Your goal: Repeat exactly, and only, the lines of the entries below from the one with "R6: 1.5k (5V, n7) -> 1.5k (5V, n11)" through the one with "U2 pin SDA: n11 -> n9", both ends included.

Extracted information:

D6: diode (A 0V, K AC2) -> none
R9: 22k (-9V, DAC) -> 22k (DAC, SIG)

---

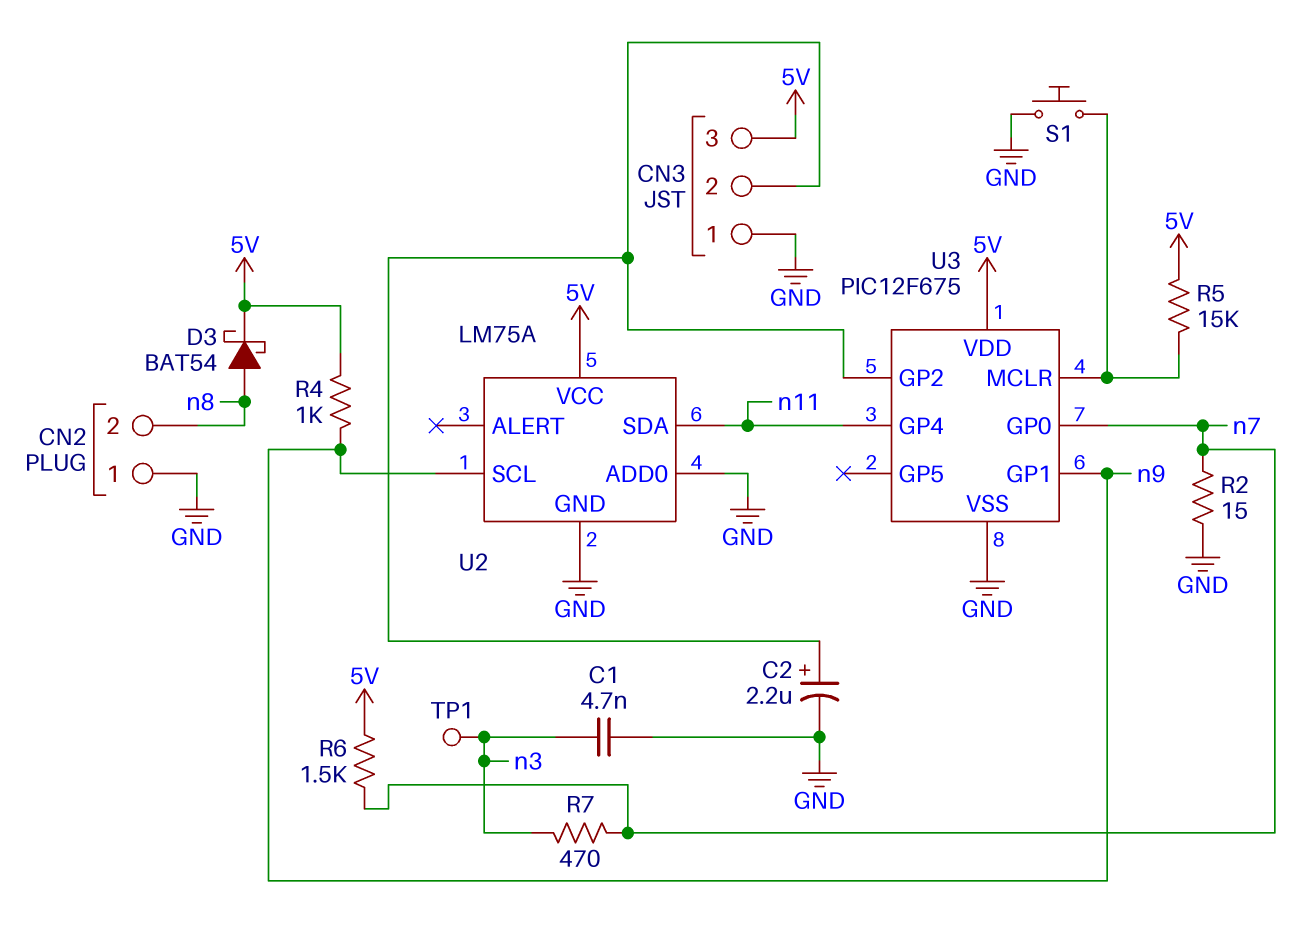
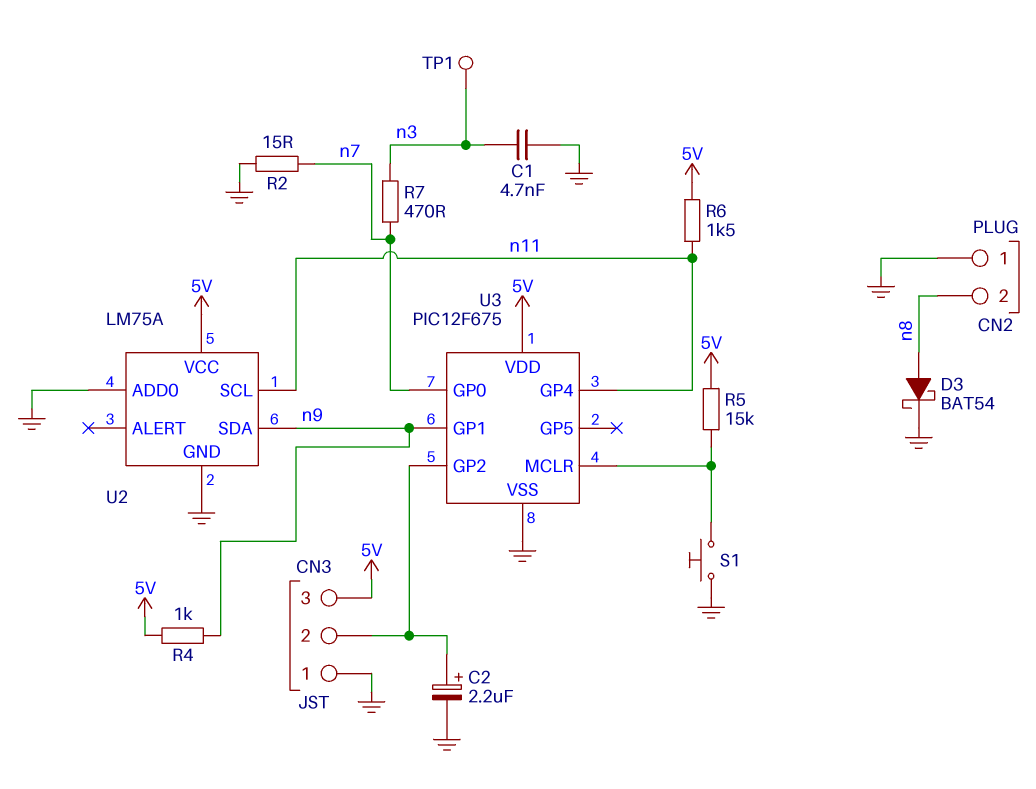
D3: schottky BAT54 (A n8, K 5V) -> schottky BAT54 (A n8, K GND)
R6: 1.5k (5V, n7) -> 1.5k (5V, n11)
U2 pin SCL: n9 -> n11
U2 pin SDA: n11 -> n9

Output for this exercise:
R6: 1.5k (5V, n7) -> 1.5k (5V, n11)
U2 pin SCL: n9 -> n11
U2 pin SDA: n11 -> n9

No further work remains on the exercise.